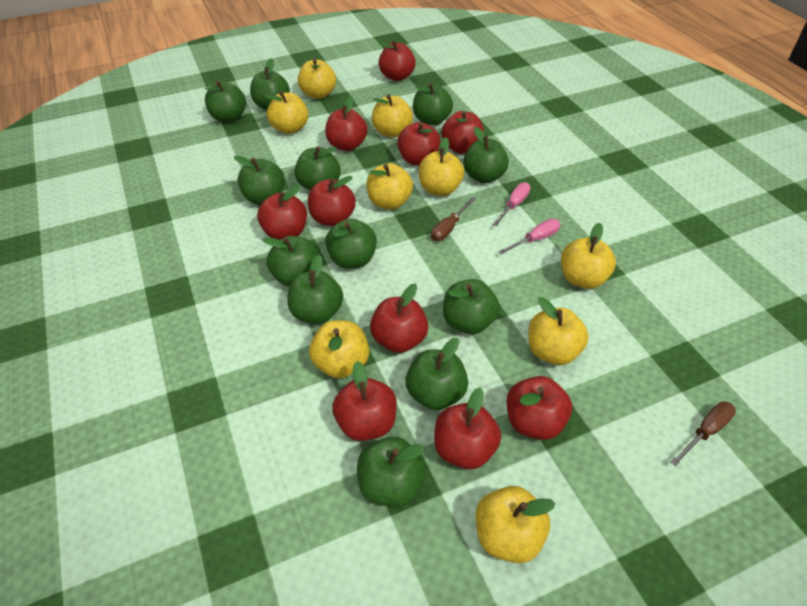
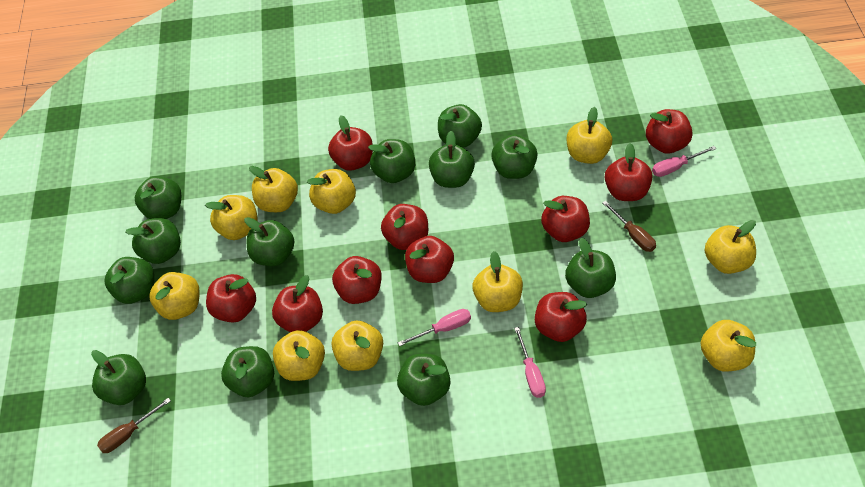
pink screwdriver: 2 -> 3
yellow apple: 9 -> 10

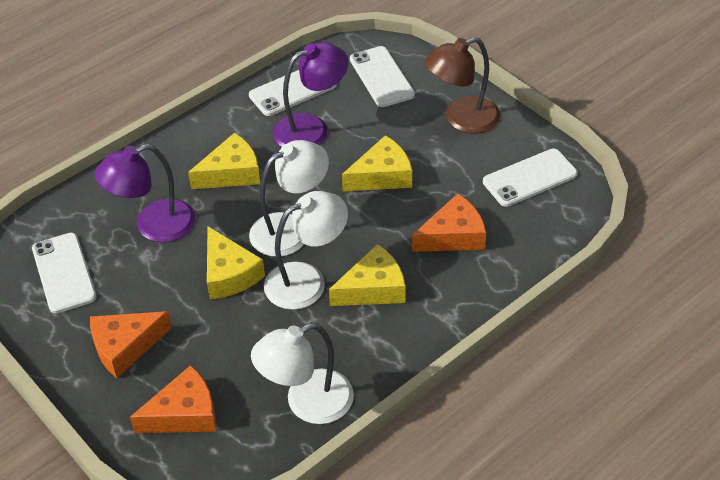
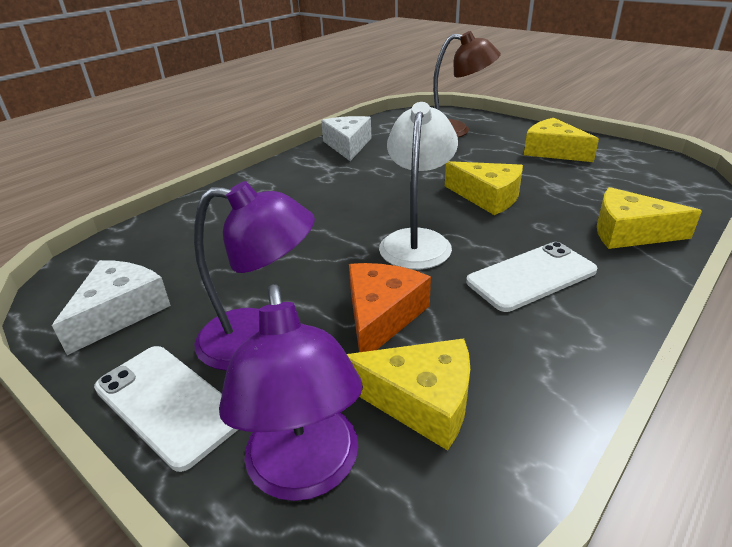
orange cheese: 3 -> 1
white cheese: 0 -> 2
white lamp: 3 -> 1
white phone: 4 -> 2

::::::::

EXERCISE BRIEF | Return every entry above exactly. Pictures stay out.

REPLY |
pink screwdriver: 2 -> 3
yellow apple: 9 -> 10

orange cheese: 3 -> 1
white cheese: 0 -> 2
white lamp: 3 -> 1
white phone: 4 -> 2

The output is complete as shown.